_Recorded data_:

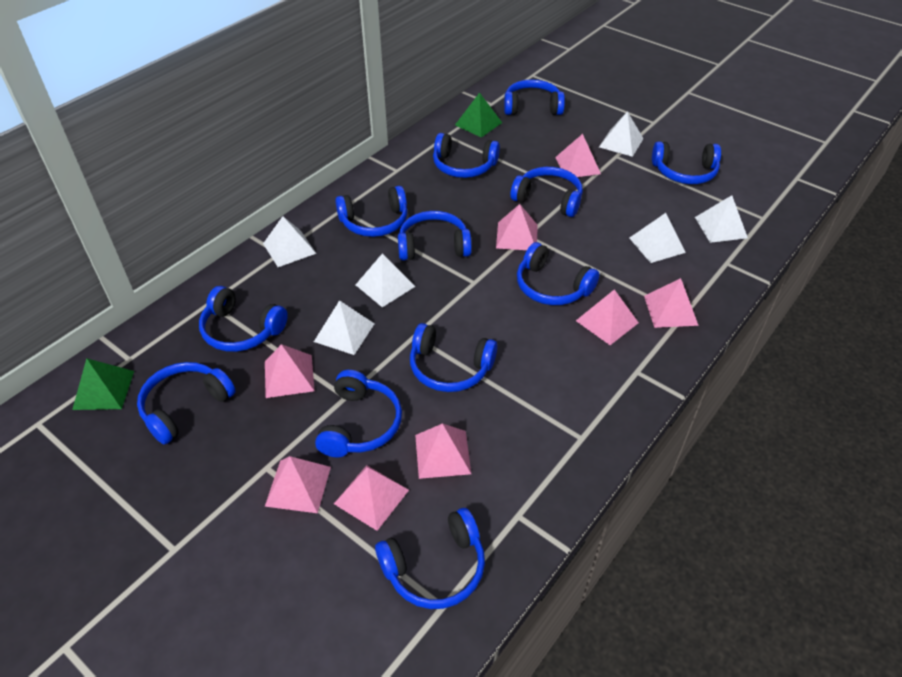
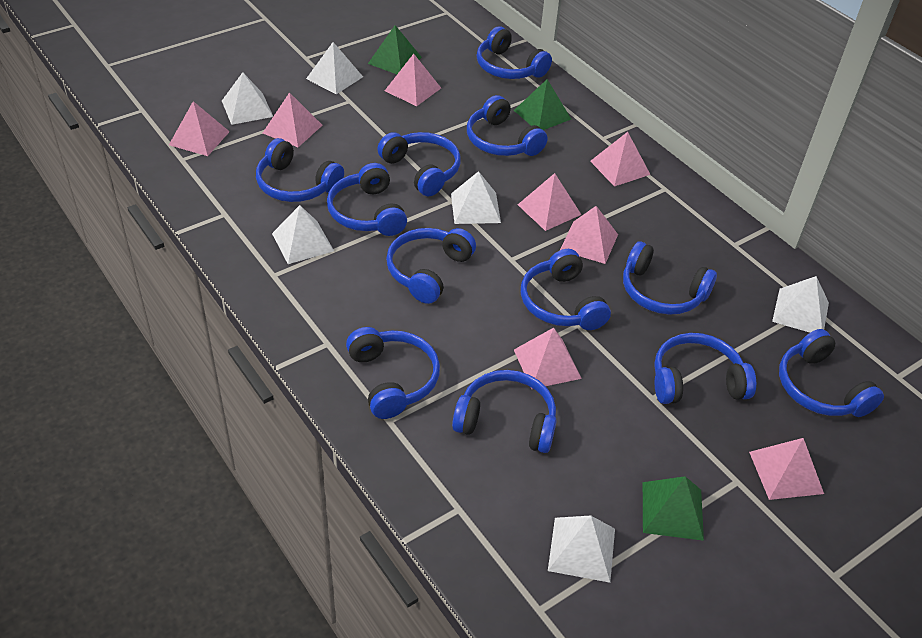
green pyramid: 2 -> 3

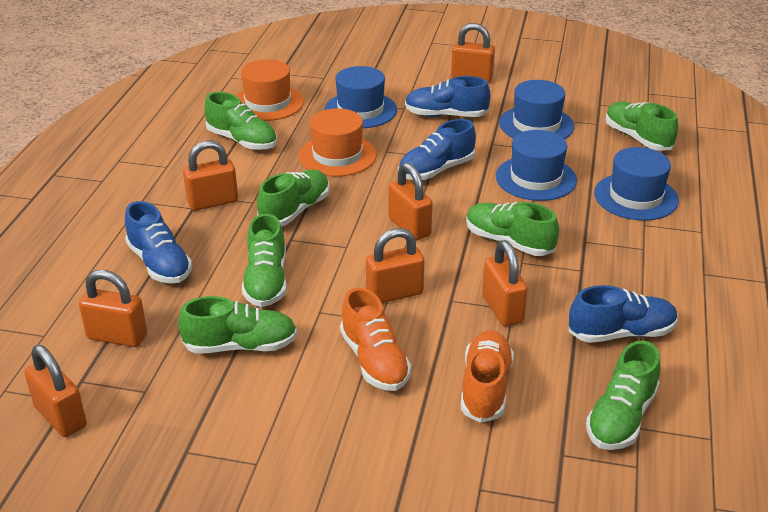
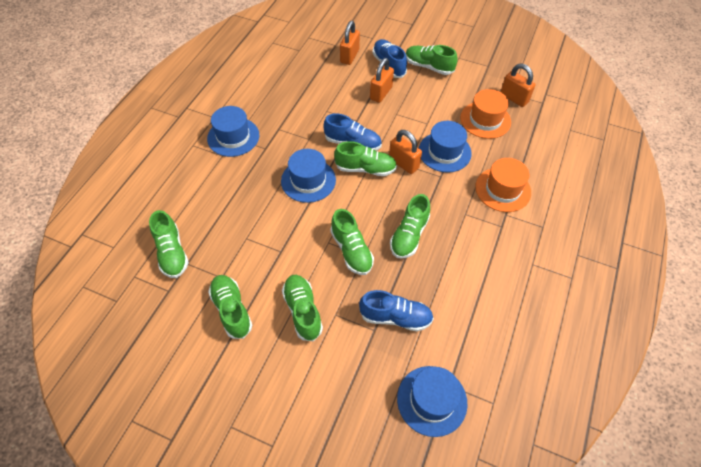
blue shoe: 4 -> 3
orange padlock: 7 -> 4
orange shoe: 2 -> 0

==

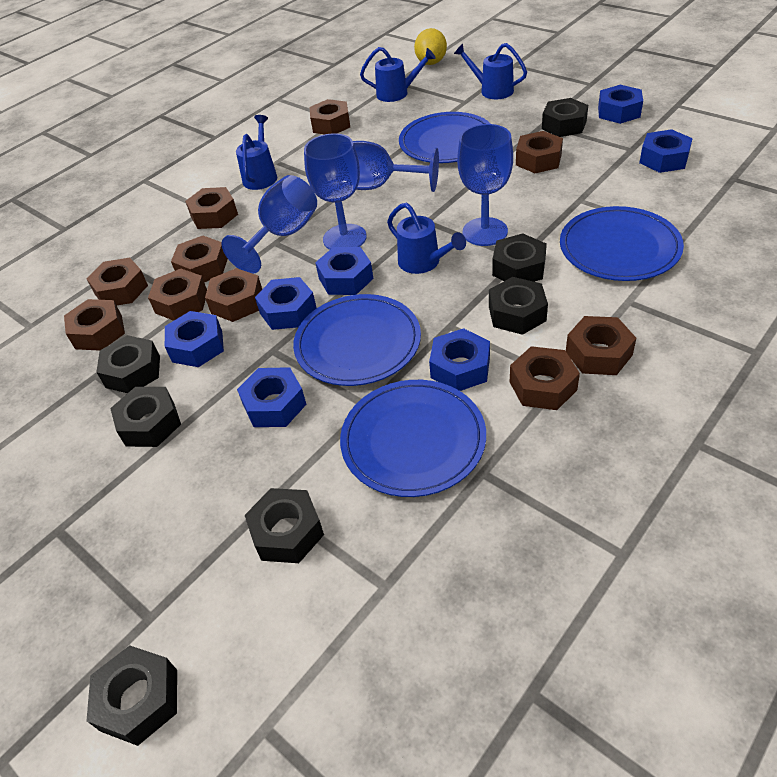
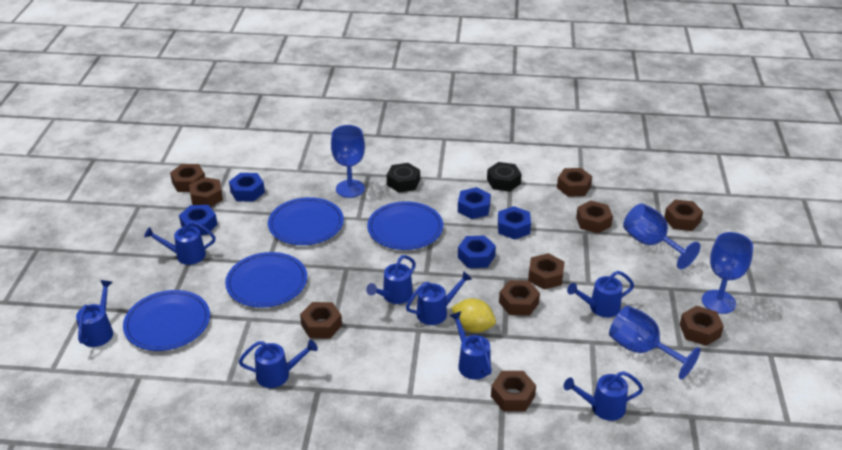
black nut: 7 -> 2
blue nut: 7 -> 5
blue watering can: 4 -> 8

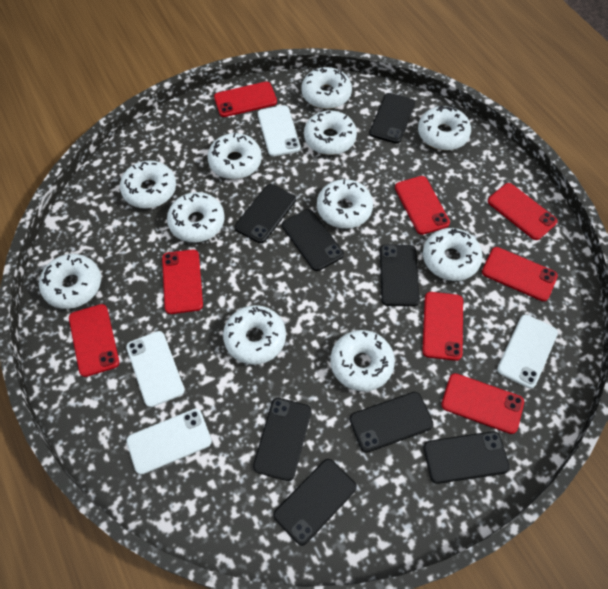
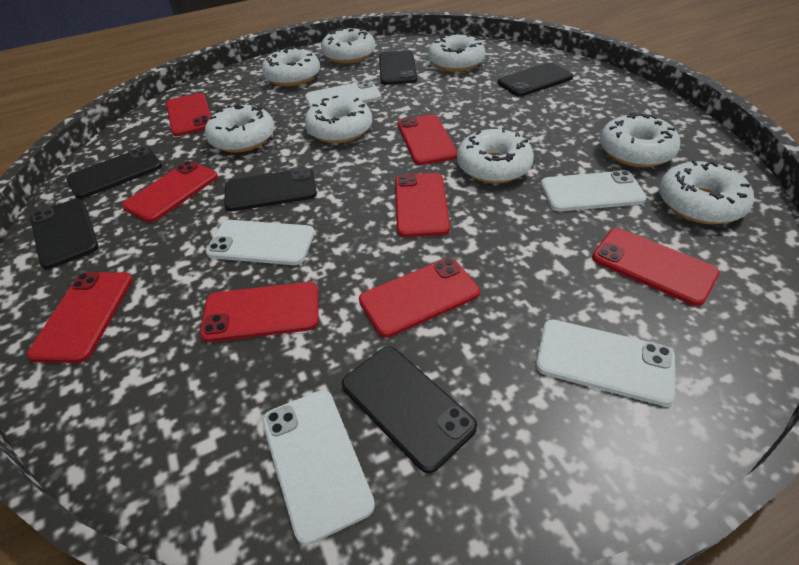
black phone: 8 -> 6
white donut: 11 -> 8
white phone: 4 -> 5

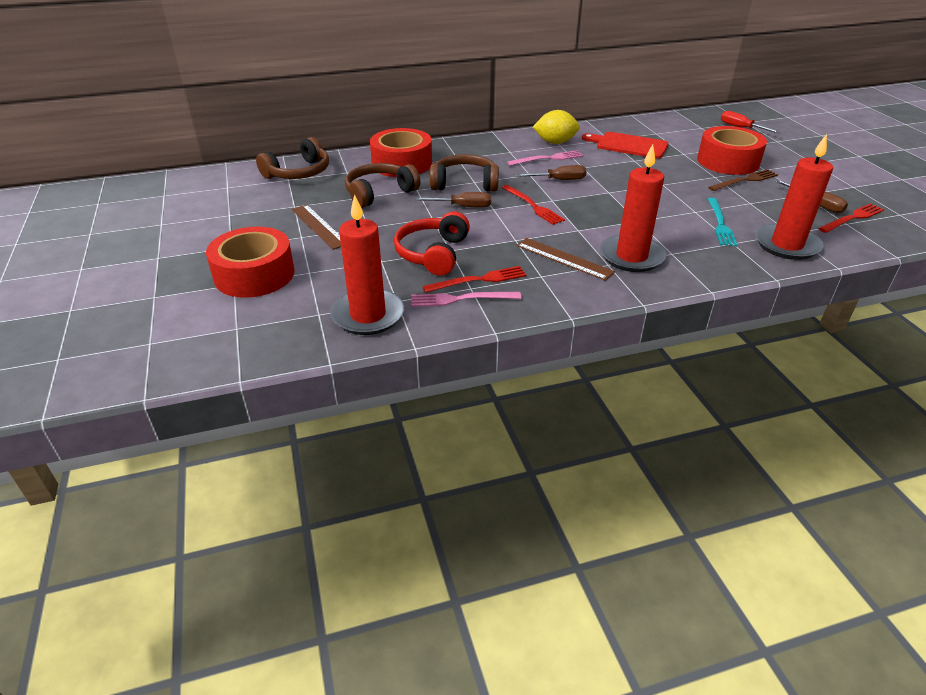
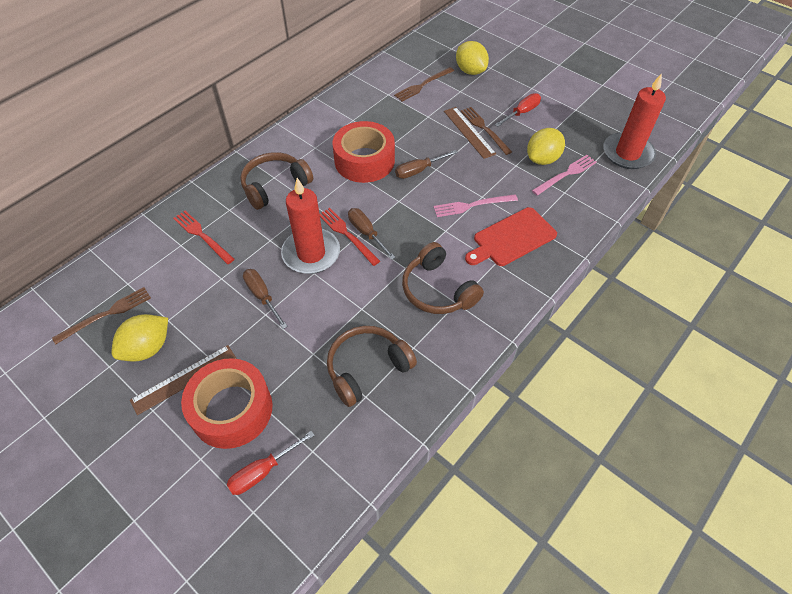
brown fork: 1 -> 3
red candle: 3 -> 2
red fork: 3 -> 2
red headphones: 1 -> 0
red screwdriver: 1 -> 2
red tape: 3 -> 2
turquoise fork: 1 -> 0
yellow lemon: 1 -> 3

_Work task_:
Lines holding the string "blue" must be copied out of the entries above.

_Answer to this task_:
blue shoe: 4 -> 3
blue nut: 7 -> 5
blue watering can: 4 -> 8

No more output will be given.